## SUPPLIED DATA
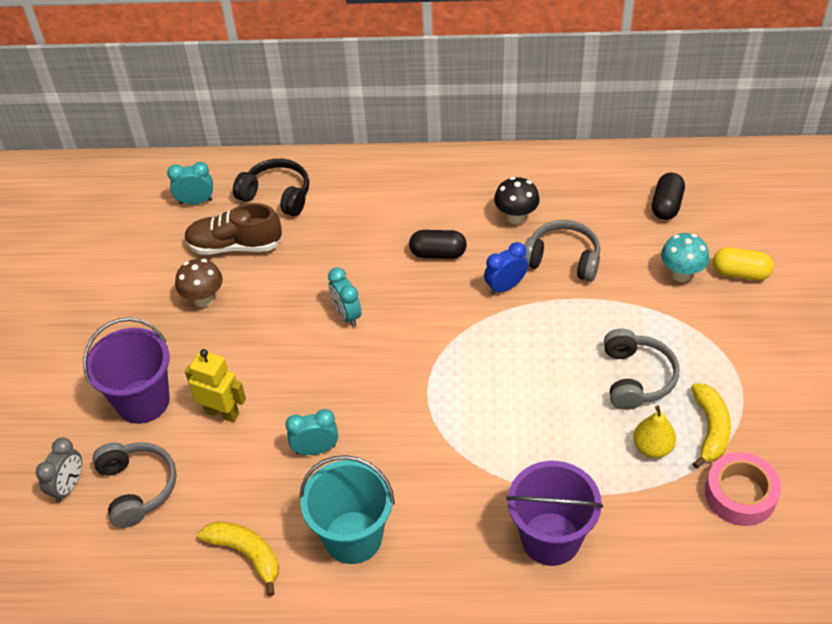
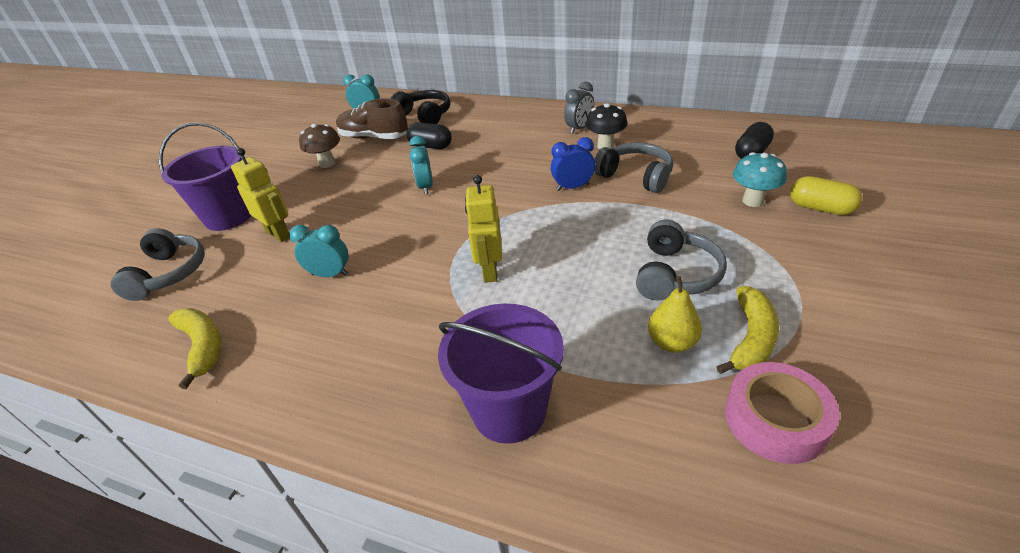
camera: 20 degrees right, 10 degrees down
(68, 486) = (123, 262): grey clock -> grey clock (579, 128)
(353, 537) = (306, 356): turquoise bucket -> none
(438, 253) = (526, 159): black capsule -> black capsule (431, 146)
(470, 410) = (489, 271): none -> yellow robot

## INSTRUCTIONS FOR THE TASK
What you write should match, character for character, the lines from the one with "(353, 537) = (306, 356): turquoise" to the end of the data, both included.

## RESULT
(353, 537) = (306, 356): turquoise bucket -> none
(438, 253) = (526, 159): black capsule -> black capsule (431, 146)
(470, 410) = (489, 271): none -> yellow robot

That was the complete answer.